Try it:
Search the records below for "plus"; copy each line that has it.

══ Records provided ══

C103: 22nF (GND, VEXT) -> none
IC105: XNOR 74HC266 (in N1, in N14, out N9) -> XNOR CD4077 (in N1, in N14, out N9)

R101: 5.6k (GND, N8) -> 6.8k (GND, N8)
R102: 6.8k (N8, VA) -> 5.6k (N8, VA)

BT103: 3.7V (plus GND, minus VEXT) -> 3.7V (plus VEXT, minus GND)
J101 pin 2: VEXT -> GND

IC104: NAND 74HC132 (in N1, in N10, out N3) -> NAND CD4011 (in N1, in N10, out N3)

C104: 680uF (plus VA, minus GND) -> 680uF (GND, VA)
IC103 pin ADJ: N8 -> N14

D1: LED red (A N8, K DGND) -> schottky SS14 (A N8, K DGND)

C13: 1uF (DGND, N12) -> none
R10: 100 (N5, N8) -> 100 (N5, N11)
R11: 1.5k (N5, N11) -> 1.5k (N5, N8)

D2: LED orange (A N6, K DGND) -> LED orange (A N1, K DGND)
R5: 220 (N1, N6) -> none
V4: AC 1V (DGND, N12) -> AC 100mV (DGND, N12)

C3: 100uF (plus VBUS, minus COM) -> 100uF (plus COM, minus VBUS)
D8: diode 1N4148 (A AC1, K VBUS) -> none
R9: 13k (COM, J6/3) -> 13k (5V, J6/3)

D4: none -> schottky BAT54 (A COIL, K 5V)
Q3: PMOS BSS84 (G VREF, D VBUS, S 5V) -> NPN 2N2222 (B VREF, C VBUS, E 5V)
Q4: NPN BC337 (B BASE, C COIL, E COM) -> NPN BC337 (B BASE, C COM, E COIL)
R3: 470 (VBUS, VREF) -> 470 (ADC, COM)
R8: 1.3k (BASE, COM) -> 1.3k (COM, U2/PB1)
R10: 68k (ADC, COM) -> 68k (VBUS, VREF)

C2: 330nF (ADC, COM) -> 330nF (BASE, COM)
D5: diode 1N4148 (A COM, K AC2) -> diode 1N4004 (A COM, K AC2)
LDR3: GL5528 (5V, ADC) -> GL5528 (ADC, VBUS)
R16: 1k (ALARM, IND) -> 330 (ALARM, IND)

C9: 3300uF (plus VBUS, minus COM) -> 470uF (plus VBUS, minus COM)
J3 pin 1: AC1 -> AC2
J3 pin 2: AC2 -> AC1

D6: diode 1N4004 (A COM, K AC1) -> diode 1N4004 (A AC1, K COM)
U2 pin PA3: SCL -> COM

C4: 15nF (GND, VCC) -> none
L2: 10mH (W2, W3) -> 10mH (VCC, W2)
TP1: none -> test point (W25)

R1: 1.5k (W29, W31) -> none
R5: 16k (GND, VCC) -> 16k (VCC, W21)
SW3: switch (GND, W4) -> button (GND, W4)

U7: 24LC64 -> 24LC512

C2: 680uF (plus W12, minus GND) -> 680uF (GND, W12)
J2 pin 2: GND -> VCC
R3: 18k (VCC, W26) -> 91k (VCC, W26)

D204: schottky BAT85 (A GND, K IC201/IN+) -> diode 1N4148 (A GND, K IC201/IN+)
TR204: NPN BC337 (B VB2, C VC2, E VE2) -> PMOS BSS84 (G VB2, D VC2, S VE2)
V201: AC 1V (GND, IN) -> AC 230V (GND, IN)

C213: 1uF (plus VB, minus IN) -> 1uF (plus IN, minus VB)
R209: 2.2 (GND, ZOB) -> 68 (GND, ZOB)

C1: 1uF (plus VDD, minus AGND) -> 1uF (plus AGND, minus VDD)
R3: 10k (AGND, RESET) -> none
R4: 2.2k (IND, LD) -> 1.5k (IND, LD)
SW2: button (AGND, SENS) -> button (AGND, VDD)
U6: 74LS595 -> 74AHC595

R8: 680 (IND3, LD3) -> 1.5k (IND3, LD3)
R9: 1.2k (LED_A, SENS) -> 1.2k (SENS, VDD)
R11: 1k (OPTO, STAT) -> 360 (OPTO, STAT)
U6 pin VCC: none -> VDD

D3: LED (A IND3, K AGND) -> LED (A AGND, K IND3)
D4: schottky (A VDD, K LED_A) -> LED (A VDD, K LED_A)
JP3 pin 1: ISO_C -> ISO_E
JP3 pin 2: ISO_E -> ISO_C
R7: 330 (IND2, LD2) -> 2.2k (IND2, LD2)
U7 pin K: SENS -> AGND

═══

Response to this task:
BT103: 3.7V (plus GND, minus VEXT) -> 3.7V (plus VEXT, minus GND)
C104: 680uF (plus VA, minus GND) -> 680uF (GND, VA)
C3: 100uF (plus VBUS, minus COM) -> 100uF (plus COM, minus VBUS)
C9: 3300uF (plus VBUS, minus COM) -> 470uF (plus VBUS, minus COM)
C2: 680uF (plus W12, minus GND) -> 680uF (GND, W12)
C213: 1uF (plus VB, minus IN) -> 1uF (plus IN, minus VB)
C1: 1uF (plus VDD, minus AGND) -> 1uF (plus AGND, minus VDD)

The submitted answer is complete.